◆ Task description
Each line below that contains the word "headset" must be copied.

◆ Records for the task
"""
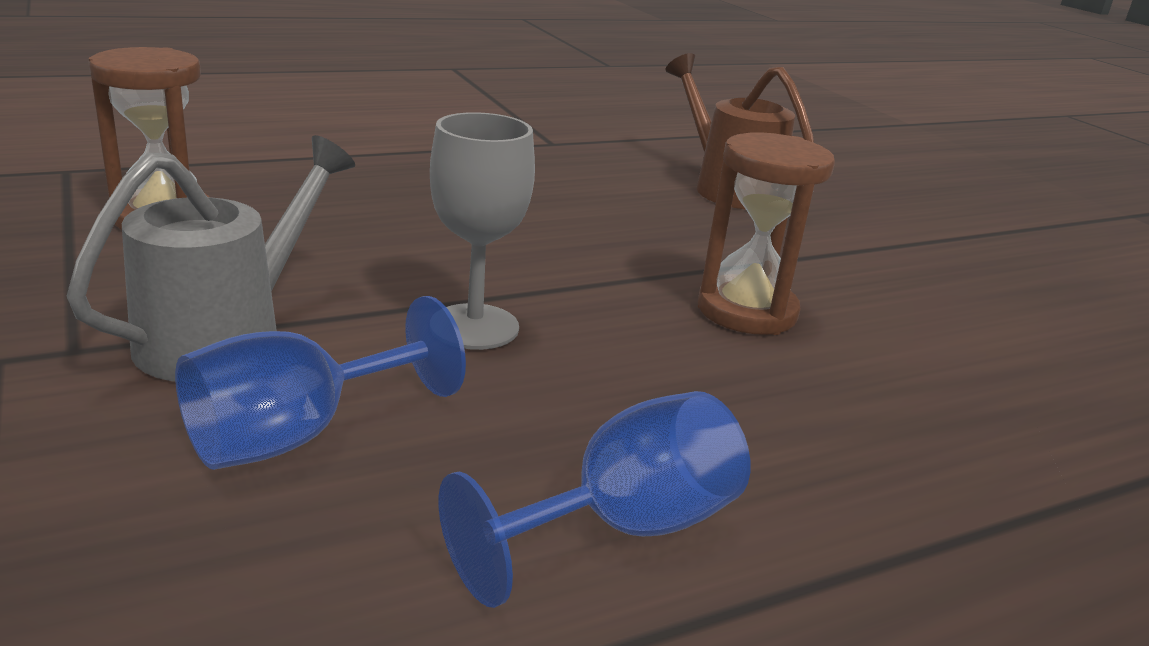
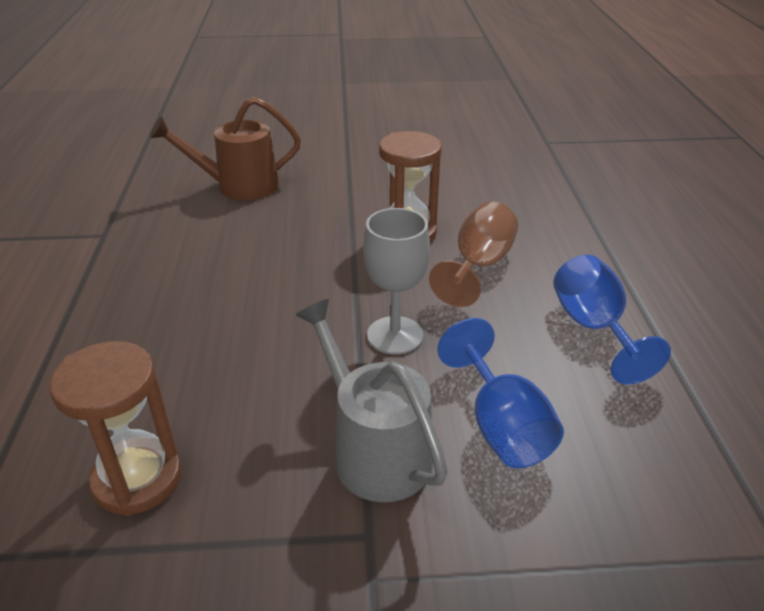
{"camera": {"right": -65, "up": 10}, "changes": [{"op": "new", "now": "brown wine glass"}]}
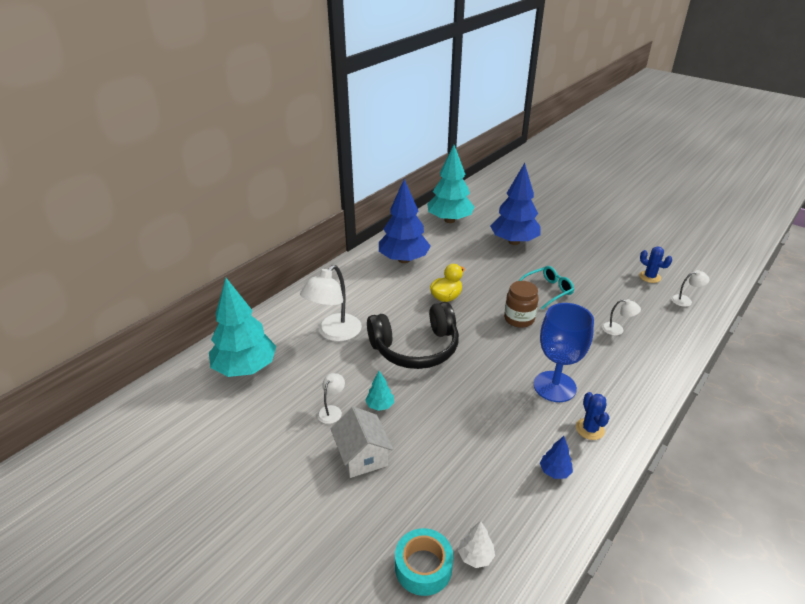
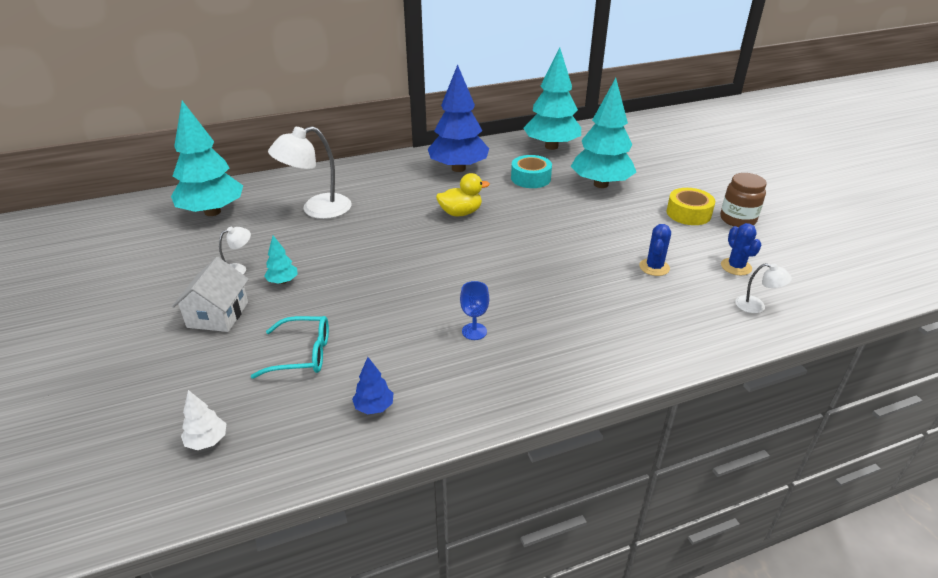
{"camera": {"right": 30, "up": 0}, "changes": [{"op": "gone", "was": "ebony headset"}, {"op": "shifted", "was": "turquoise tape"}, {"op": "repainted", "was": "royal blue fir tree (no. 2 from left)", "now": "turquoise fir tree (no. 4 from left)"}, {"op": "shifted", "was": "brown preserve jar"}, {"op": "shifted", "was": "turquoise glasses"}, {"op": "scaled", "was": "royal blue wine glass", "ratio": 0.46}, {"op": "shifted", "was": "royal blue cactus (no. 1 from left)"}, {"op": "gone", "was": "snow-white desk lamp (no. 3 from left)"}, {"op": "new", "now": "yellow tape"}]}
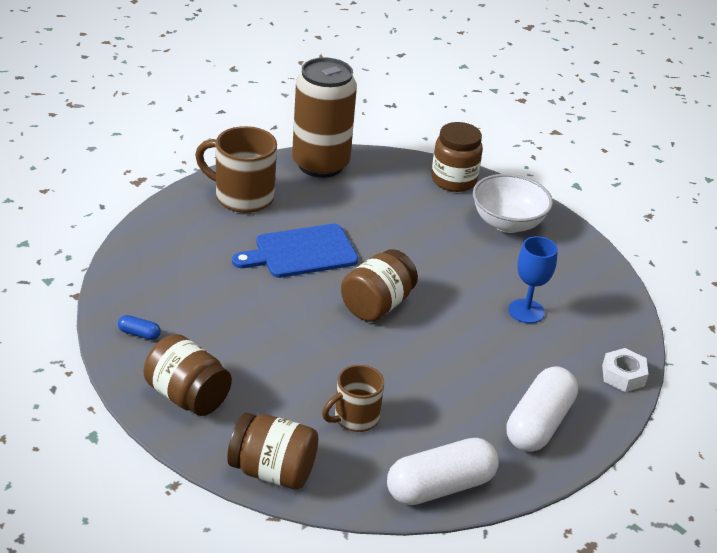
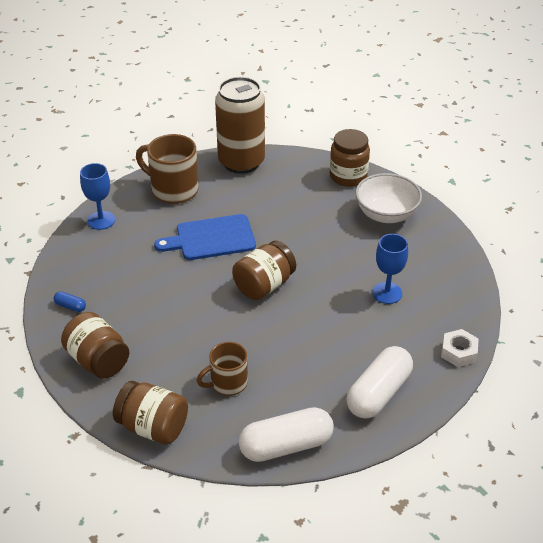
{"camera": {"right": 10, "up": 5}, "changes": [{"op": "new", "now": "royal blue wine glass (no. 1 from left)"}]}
"""
"""
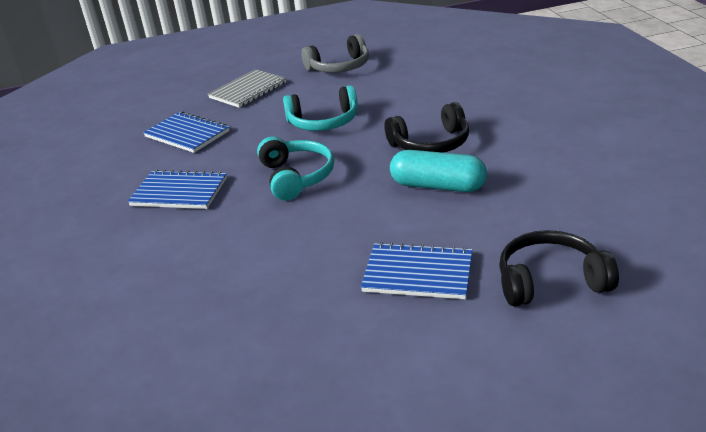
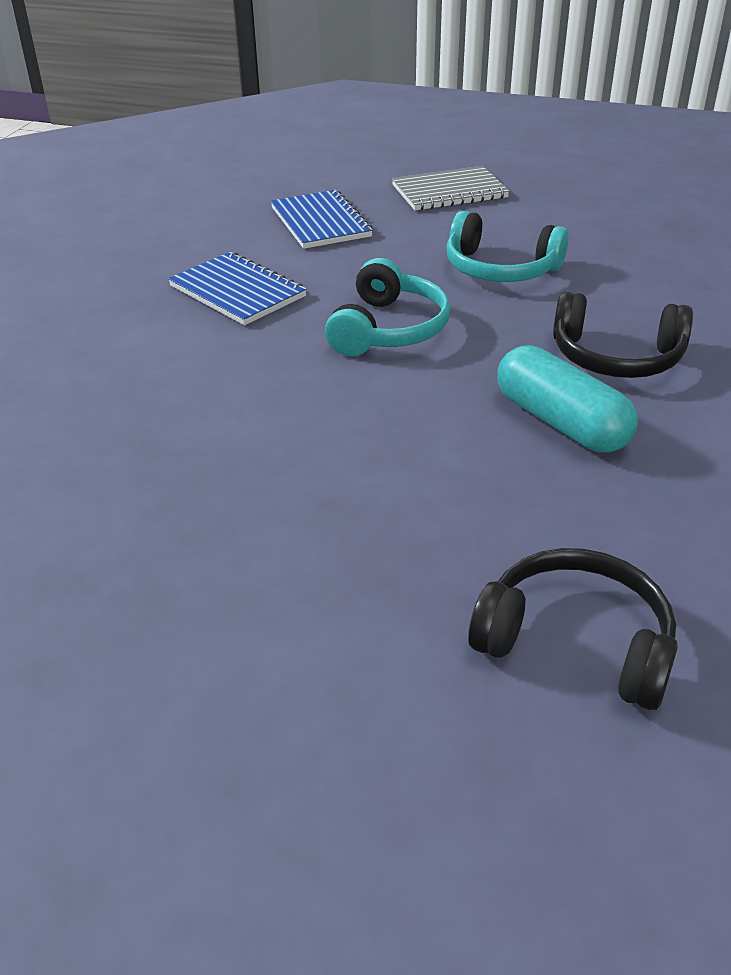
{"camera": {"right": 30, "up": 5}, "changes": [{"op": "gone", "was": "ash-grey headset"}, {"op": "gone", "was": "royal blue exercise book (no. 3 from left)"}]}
"""
"""
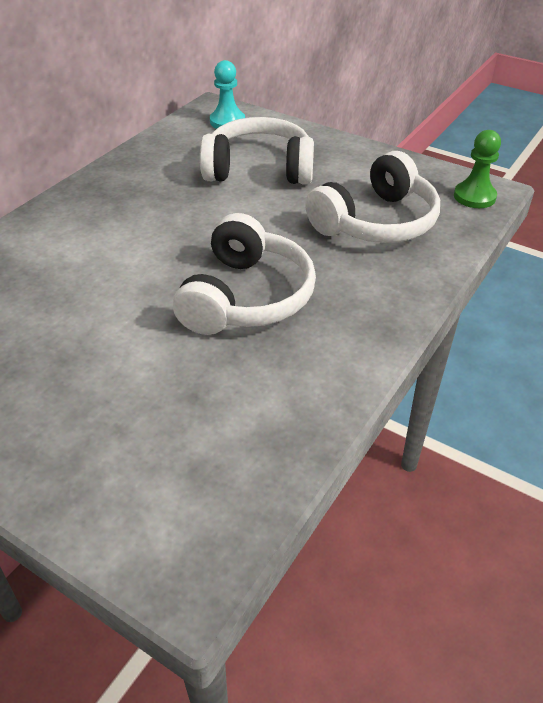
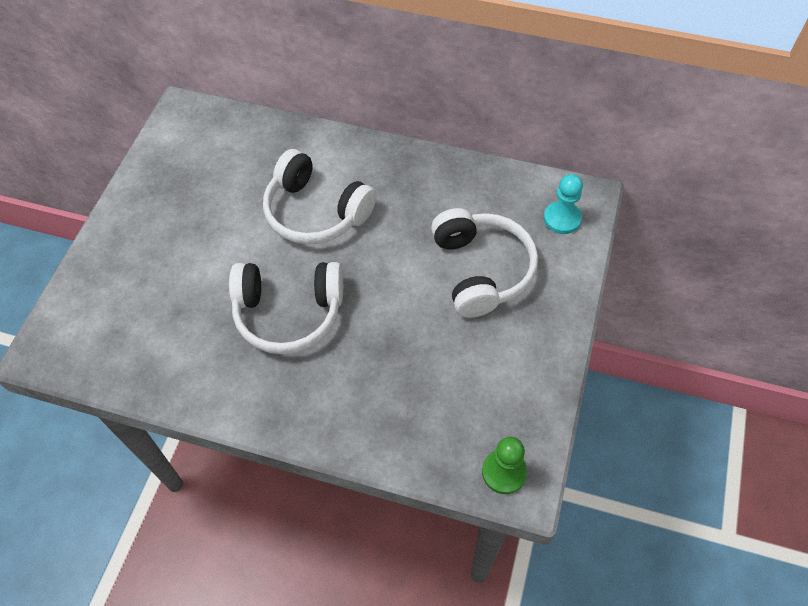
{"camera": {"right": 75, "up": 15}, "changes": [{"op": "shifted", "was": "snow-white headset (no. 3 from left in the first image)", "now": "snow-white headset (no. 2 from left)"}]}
"""
◆ Reply
{"camera": {"right": 30, "up": 0}, "changes": [{"op": "gone", "was": "ebony headset"}, {"op": "shifted", "was": "turquoise tape"}, {"op": "repainted", "was": "royal blue fir tree (no. 2 from left)", "now": "turquoise fir tree (no. 4 from left)"}, {"op": "shifted", "was": "brown preserve jar"}, {"op": "shifted", "was": "turquoise glasses"}, {"op": "scaled", "was": "royal blue wine glass", "ratio": 0.46}, {"op": "shifted", "was": "royal blue cactus (no. 1 from left)"}, {"op": "gone", "was": "snow-white desk lamp (no. 3 from left)"}, {"op": "new", "now": "yellow tape"}]}
{"camera": {"right": 30, "up": 5}, "changes": [{"op": "gone", "was": "ash-grey headset"}, {"op": "gone", "was": "royal blue exercise book (no. 3 from left)"}]}
{"camera": {"right": 75, "up": 15}, "changes": [{"op": "shifted", "was": "snow-white headset (no. 3 from left in the first image)", "now": "snow-white headset (no. 2 from left)"}]}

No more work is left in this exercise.